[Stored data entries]
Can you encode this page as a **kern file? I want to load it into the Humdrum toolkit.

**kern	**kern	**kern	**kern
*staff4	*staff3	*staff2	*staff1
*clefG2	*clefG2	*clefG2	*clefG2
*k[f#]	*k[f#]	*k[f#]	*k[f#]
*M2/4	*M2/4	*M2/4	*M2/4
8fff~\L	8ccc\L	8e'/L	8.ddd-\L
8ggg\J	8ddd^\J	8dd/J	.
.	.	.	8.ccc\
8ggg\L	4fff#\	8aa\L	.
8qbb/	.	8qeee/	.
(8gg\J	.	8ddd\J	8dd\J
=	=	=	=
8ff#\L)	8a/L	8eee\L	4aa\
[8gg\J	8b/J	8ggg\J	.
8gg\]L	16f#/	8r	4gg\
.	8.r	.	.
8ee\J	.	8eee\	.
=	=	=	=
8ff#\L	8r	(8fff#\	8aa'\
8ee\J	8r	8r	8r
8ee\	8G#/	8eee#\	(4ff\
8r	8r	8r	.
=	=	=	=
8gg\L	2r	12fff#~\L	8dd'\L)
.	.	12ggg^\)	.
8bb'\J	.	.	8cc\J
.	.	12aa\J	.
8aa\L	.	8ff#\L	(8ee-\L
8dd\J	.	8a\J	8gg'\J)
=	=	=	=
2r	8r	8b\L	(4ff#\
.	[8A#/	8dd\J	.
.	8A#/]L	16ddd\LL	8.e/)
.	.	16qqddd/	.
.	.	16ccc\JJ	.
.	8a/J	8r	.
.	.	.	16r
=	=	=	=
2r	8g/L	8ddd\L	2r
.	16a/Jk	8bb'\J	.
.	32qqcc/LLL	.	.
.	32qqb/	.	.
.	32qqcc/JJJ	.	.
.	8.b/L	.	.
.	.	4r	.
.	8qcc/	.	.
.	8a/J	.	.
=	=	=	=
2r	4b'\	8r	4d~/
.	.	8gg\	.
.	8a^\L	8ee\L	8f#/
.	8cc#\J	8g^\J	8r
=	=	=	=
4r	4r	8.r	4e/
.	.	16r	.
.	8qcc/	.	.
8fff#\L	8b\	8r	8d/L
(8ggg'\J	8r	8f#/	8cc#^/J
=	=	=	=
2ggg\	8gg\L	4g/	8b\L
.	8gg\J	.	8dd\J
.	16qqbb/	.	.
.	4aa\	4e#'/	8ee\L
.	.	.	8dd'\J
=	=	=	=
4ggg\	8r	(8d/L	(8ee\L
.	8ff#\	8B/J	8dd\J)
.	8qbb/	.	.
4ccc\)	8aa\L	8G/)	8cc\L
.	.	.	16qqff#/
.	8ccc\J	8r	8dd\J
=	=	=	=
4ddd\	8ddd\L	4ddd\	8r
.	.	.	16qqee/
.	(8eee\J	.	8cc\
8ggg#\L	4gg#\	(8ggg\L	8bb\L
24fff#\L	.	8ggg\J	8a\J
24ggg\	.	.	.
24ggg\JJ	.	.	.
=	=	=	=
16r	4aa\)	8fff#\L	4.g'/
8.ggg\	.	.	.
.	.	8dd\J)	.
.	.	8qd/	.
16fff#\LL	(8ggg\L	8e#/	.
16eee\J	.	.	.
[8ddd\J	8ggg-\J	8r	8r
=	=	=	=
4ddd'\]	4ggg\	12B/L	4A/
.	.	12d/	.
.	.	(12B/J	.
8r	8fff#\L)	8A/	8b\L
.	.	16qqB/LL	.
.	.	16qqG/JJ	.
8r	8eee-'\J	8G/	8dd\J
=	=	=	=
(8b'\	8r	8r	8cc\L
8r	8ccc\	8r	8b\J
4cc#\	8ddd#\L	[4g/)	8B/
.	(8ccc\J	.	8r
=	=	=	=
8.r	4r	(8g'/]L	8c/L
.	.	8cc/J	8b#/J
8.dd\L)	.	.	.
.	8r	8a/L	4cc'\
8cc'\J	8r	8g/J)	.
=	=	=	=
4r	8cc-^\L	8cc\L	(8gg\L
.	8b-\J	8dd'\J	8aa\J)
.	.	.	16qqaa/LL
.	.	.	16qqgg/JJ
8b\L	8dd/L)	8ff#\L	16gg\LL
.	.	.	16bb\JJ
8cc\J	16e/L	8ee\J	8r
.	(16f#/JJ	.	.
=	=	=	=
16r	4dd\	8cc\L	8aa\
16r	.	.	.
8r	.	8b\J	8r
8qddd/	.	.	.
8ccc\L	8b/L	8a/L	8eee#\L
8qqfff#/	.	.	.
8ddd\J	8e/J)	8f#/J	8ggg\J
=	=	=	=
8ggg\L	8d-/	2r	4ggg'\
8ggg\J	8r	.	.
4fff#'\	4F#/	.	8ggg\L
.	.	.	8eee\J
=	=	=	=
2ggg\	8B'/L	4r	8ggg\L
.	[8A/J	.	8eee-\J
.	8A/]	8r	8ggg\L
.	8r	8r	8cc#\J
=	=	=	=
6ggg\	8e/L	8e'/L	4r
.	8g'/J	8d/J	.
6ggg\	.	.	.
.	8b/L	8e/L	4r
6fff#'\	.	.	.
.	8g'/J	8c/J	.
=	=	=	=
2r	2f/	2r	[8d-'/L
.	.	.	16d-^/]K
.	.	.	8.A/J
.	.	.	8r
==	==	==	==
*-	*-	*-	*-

▸ **Given problem**:
Count the lines of the data above that contain the string "kern", treating uppercase and lowercase as different. Give only the number.

▸ **Solution to this exercise**:
2